Working from the listing below, pick each line containing the word "lime" and copy it.

» **Entries supplied**

□ □ □ □

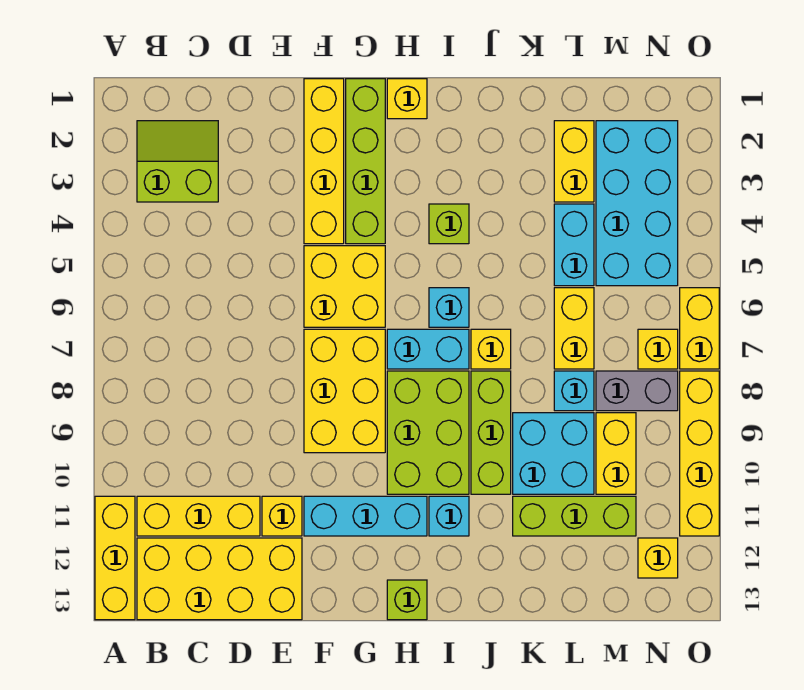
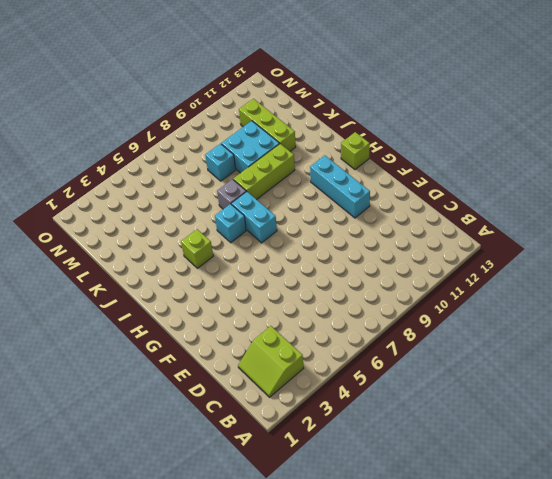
grey brick J7 level 1 -> yellow brick J7 level 1
none -> yellow brick A11:A13 level 1
none -> yellow brick B11:D11 level 1
none -> yellow brick B12:E13 level 1
none -> yellow brick E11 level 1

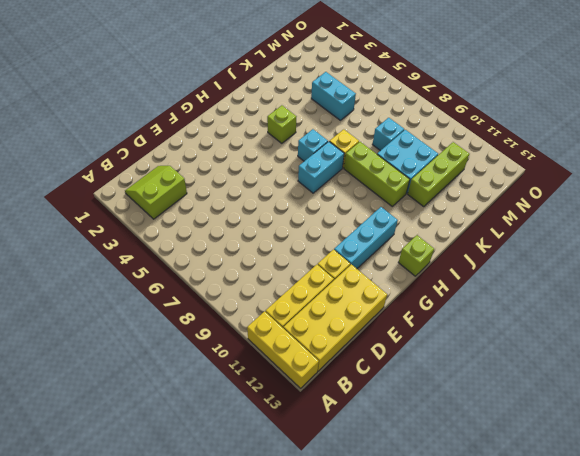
none -> yellow brick F1:F4 level 1
none -> yellow brick F5:G6 level 1
none -> yellow brick F7:G9 level 1
none -> lime brick G1:G4 level 1

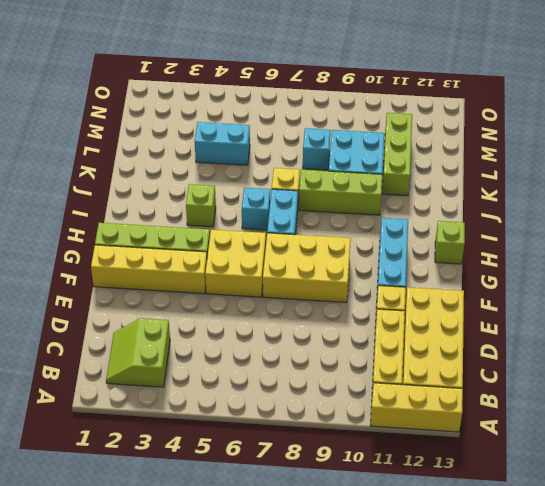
none -> yellow brick H1 level 1
none -> lime brick H8:I10 level 1
none -> cyan brick I11 level 1
none -> yellow brick L2:L3 level 1

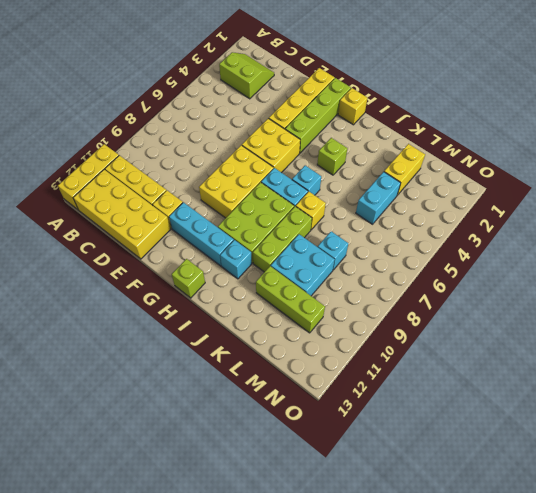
none -> yellow brick L6:L7 level 1
none -> cyan brick M2:N5 level 1
none -> grey brick M8:N8 level 1
none -> yellow brick M9:M10 level 1

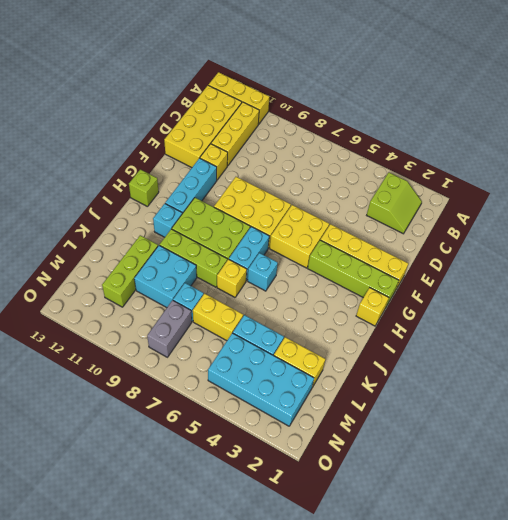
none -> lime brick I4 level 1
none -> yellow brick M9:M10 level 1
none -> yellow brick N7 level 1
none -> yellow brick N12 level 1

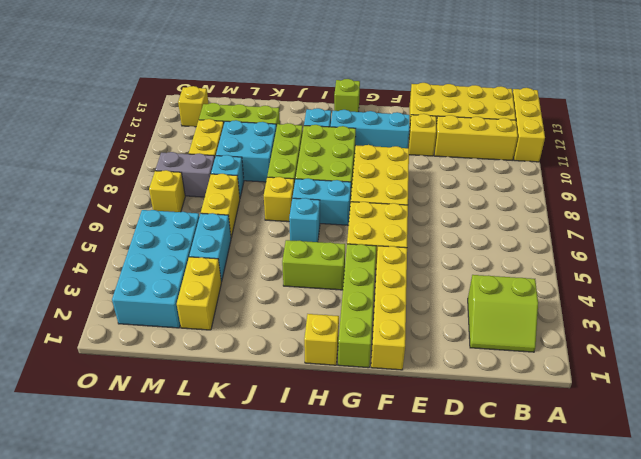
lime brick H4:I4 level 1 -> lime brick I4 level 1
none -> yellow brick O6:O7 level 1
none -> yellow brick O8:O11 level 1

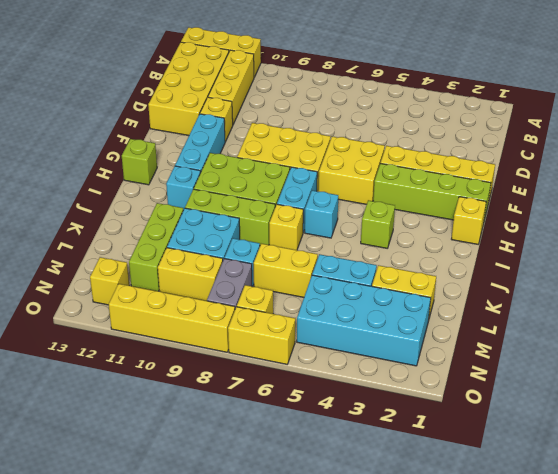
none -> lime slope B2:C3 level 1 top 3

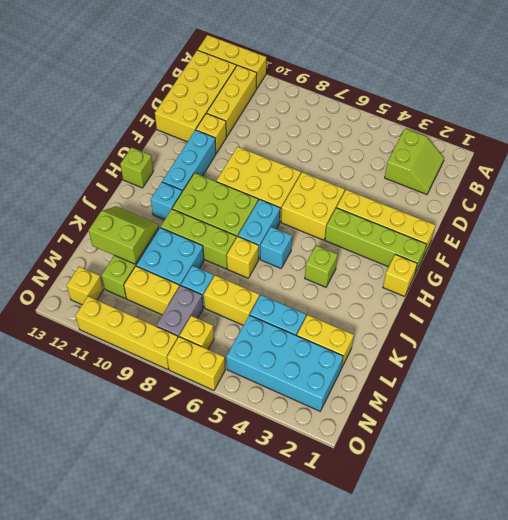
lime slope K11:L12 level 2 top L -> none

□ □ □ □

» **Output of the exercise**
none -> lime brick G1:G4 level 1
none -> lime brick H8:I10 level 1
none -> lime brick I4 level 1
lime brick H4:I4 level 1 -> lime brick I4 level 1
none -> lime slope B2:C3 level 1 top 3
lime slope K11:L12 level 2 top L -> none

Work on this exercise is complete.